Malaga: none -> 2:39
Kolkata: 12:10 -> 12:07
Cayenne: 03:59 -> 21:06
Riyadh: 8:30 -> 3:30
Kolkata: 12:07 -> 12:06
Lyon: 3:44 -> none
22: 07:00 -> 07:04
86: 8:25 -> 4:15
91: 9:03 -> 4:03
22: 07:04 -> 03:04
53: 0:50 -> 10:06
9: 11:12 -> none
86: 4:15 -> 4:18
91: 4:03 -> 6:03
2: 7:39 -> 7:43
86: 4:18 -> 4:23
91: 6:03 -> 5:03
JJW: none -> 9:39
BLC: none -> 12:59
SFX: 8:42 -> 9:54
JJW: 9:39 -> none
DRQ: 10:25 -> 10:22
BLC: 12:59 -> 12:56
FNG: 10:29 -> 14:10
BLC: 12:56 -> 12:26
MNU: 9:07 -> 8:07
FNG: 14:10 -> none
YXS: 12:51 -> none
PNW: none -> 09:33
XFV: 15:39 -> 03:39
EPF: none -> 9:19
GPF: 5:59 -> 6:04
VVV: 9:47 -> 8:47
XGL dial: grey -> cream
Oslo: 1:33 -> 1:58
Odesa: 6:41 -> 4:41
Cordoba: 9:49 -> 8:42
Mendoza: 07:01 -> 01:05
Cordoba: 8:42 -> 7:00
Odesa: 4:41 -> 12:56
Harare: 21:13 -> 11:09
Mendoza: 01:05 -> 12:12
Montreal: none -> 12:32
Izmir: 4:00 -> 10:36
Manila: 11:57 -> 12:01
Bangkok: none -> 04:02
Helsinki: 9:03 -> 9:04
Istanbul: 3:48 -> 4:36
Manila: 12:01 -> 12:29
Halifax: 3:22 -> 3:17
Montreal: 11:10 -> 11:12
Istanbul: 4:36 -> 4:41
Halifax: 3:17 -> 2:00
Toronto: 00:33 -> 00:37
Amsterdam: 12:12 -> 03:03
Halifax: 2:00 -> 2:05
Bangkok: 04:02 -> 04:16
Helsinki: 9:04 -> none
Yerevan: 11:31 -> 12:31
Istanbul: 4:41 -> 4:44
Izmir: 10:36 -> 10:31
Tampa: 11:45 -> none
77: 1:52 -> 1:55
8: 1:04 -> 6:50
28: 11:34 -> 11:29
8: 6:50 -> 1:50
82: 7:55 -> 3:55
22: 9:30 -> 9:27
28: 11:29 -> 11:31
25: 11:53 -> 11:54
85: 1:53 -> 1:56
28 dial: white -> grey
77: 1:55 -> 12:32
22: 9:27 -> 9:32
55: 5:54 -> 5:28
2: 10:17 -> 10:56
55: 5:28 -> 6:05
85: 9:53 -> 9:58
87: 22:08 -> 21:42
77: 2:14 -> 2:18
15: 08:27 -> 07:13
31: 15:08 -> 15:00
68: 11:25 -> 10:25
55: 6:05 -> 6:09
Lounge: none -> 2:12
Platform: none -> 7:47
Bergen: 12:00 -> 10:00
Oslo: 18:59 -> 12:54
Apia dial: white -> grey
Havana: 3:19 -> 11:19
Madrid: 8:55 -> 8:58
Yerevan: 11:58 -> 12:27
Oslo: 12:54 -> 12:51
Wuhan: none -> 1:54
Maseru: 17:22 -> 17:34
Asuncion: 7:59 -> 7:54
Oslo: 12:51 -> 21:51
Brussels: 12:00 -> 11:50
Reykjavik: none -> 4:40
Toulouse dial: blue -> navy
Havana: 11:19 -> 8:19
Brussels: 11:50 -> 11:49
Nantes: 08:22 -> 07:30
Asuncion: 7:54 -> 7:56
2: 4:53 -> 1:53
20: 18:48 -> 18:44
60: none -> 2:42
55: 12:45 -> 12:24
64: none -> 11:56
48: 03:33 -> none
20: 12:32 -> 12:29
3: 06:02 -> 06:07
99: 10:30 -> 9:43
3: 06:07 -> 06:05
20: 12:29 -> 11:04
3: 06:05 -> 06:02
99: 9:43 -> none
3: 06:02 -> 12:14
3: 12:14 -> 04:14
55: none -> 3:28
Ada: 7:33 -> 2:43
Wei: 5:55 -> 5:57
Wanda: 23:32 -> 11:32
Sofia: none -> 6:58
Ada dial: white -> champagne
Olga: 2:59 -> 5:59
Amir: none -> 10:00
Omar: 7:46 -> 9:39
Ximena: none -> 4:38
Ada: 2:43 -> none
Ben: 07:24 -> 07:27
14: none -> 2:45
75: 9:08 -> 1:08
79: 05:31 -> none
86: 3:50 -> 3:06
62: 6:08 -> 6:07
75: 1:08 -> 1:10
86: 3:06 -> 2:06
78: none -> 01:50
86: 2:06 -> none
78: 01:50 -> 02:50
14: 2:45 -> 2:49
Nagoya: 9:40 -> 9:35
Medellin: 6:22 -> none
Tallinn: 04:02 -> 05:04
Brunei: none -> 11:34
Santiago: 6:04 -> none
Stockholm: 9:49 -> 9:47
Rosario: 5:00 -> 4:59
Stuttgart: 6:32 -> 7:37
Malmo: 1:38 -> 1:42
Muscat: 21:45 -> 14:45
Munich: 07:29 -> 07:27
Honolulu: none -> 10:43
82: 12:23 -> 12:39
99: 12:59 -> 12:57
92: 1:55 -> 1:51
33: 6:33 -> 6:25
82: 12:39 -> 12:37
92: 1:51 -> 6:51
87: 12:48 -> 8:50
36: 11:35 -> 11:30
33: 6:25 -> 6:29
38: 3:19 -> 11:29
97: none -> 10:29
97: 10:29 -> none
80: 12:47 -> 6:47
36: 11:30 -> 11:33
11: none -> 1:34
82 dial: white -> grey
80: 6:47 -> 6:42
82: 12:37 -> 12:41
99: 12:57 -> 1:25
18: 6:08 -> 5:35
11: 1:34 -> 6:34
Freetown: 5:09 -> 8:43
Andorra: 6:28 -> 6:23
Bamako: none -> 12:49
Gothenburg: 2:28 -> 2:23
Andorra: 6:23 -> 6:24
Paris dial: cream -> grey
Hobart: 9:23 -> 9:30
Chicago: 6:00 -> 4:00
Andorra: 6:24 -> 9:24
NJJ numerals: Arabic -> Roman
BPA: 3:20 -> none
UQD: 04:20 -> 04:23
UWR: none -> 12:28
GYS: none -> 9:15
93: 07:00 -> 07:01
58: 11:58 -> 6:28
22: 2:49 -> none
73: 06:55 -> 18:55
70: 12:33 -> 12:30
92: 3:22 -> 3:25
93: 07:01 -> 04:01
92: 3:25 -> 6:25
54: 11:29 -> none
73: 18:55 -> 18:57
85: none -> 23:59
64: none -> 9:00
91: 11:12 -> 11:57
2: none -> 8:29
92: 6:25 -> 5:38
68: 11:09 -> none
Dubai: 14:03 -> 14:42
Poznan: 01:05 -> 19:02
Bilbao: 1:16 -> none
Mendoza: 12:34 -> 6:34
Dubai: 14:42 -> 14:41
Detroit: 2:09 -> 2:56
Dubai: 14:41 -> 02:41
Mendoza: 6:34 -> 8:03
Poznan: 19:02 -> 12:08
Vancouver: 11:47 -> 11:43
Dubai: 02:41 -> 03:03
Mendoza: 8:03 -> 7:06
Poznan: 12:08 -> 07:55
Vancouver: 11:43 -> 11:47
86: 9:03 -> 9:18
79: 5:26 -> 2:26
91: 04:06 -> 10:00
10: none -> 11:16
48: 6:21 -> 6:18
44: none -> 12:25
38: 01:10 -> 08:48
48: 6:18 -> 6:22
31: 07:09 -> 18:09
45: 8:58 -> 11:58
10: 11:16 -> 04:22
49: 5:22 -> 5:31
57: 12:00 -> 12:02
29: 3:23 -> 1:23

SHORT EXERCISE:
Recast the entries as a numbered list, starting with the first line and continuing through the line containing "91: 6:03 -> 5:03". Omit any blank lines.

WRITTEN SOLUTION:
1. Malaga: none -> 2:39
2. Kolkata: 12:10 -> 12:07
3. Cayenne: 03:59 -> 21:06
4. Riyadh: 8:30 -> 3:30
5. Kolkata: 12:07 -> 12:06
6. Lyon: 3:44 -> none
7. 22: 07:00 -> 07:04
8. 86: 8:25 -> 4:15
9. 91: 9:03 -> 4:03
10. 22: 07:04 -> 03:04
11. 53: 0:50 -> 10:06
12. 9: 11:12 -> none
13. 86: 4:15 -> 4:18
14. 91: 4:03 -> 6:03
15. 2: 7:39 -> 7:43
16. 86: 4:18 -> 4:23
17. 91: 6:03 -> 5:03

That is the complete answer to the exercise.